Provided information below:

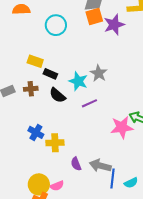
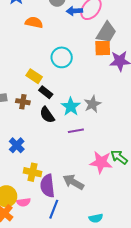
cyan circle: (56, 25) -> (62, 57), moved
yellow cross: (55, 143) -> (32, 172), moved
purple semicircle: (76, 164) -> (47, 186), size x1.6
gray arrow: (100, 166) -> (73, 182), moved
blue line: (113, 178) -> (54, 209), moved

End of Provided information.

§ Problem description: Please transcribe each line above exactly, but leave the images out.

§ Answer space:
cyan circle: (56, 25) -> (62, 57), moved
yellow cross: (55, 143) -> (32, 172), moved
purple semicircle: (76, 164) -> (47, 186), size x1.6
gray arrow: (100, 166) -> (73, 182), moved
blue line: (113, 178) -> (54, 209), moved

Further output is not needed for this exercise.